What you should do
Copy the entries below word for word, minus the pictures.

Material for this exercise
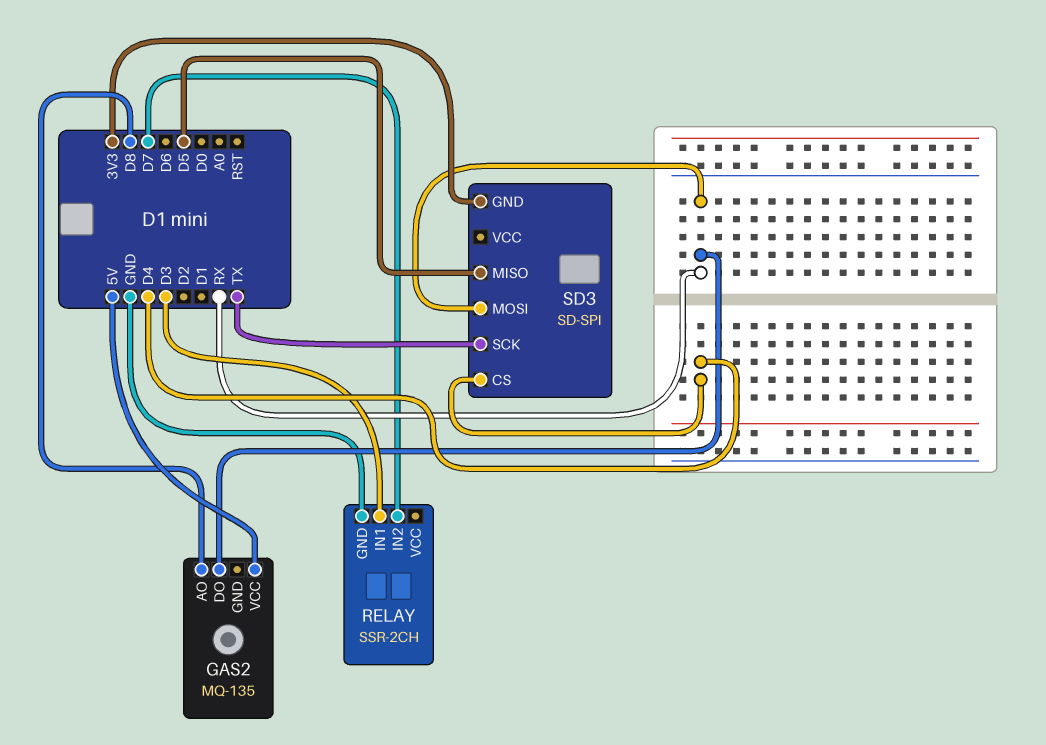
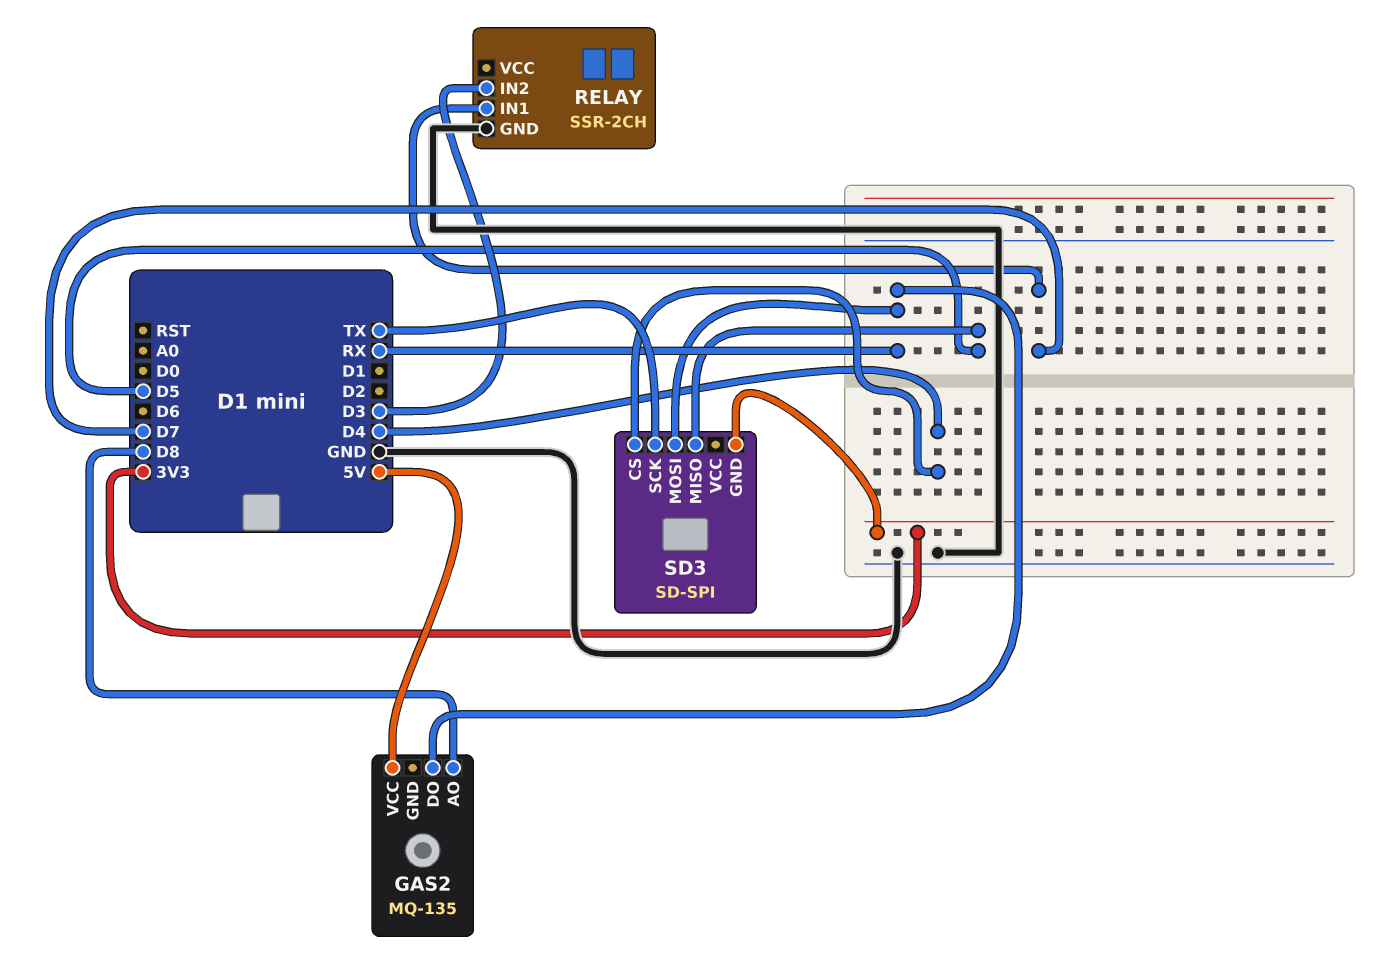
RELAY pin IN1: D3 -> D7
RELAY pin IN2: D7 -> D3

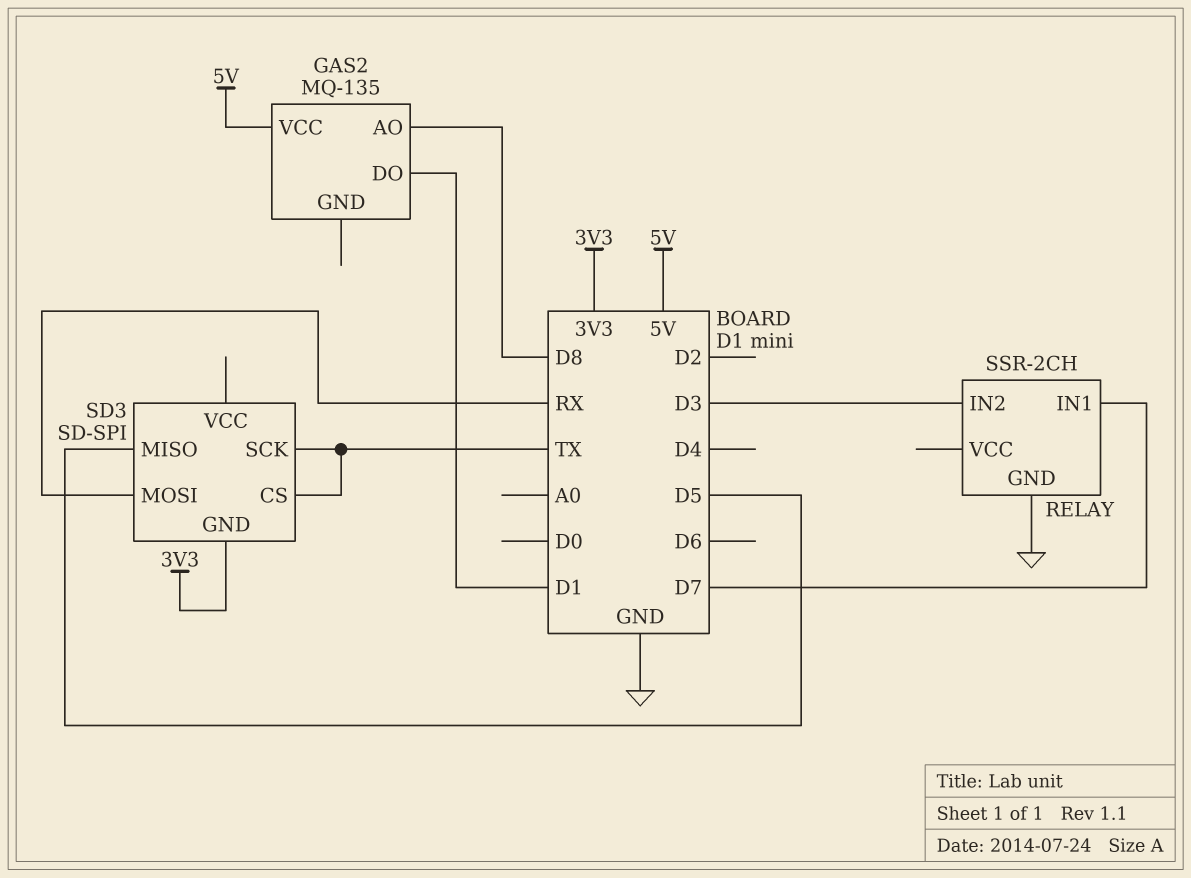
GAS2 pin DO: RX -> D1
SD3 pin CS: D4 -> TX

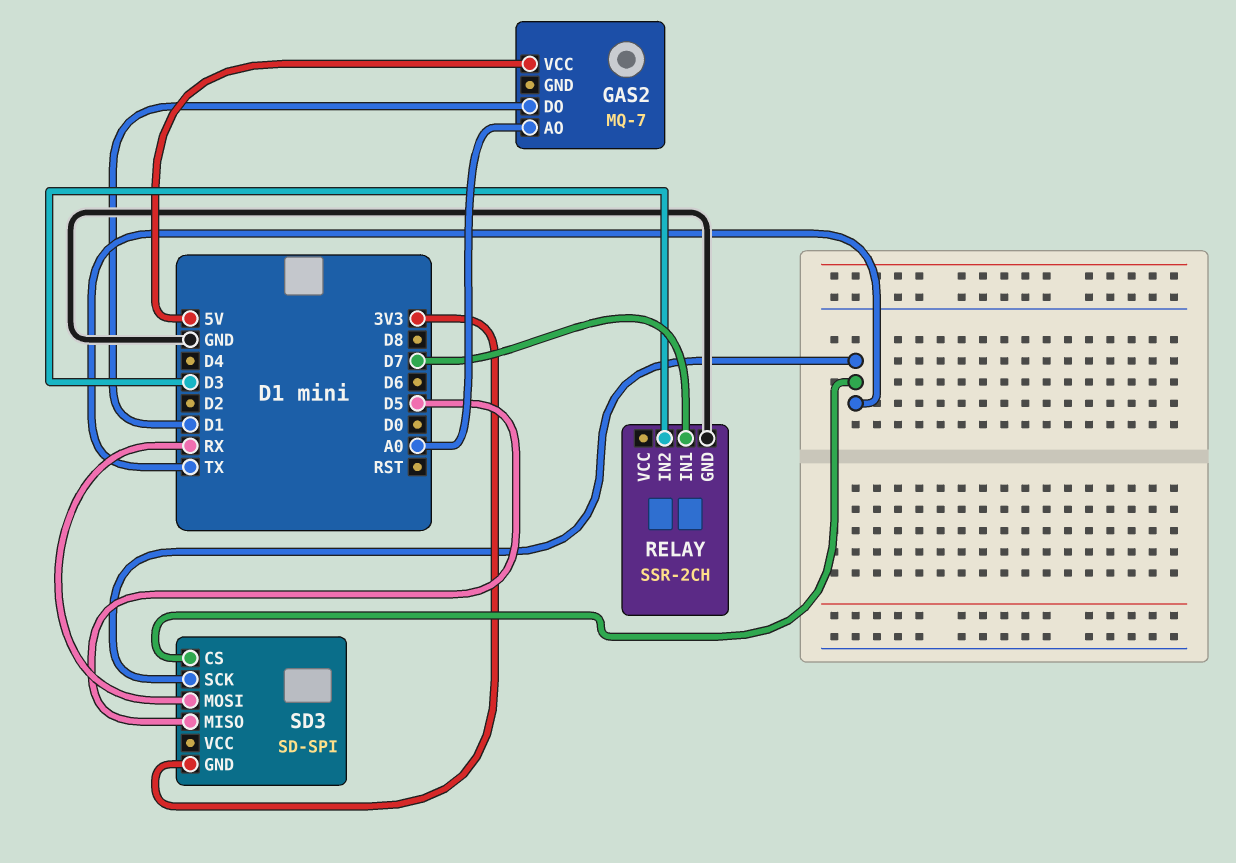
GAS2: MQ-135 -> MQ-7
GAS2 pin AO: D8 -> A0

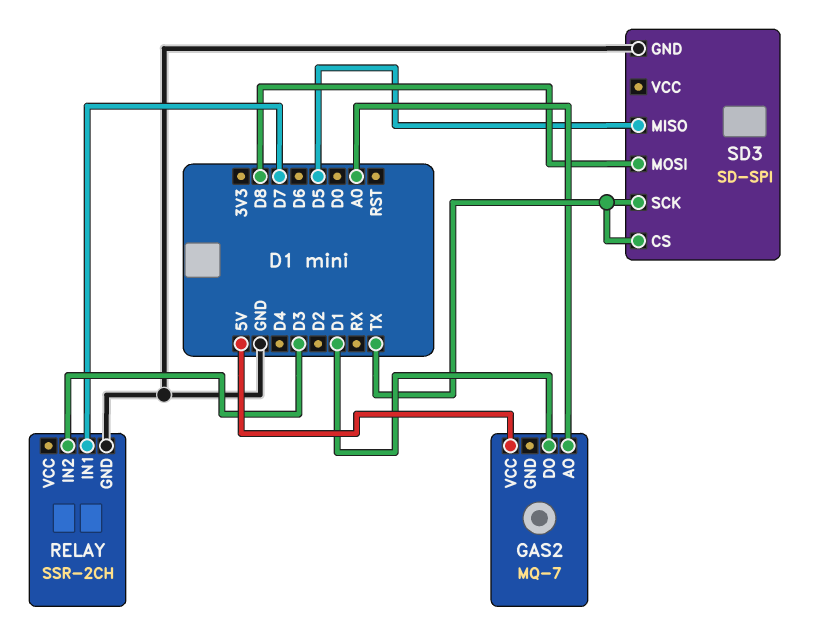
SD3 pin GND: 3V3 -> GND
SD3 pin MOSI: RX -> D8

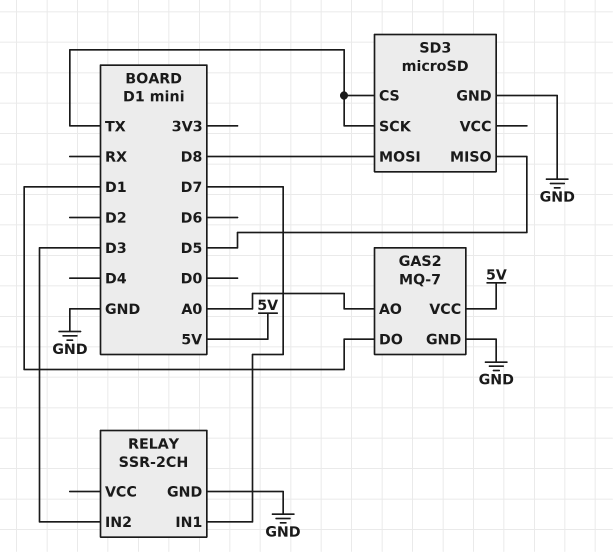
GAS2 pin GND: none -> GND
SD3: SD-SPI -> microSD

Output below
RELAY pin IN1: D3 -> D7
RELAY pin IN2: D7 -> D3

GAS2 pin DO: RX -> D1
SD3 pin CS: D4 -> TX

GAS2: MQ-135 -> MQ-7
GAS2 pin AO: D8 -> A0

SD3 pin GND: 3V3 -> GND
SD3 pin MOSI: RX -> D8

GAS2 pin GND: none -> GND
SD3: SD-SPI -> microSD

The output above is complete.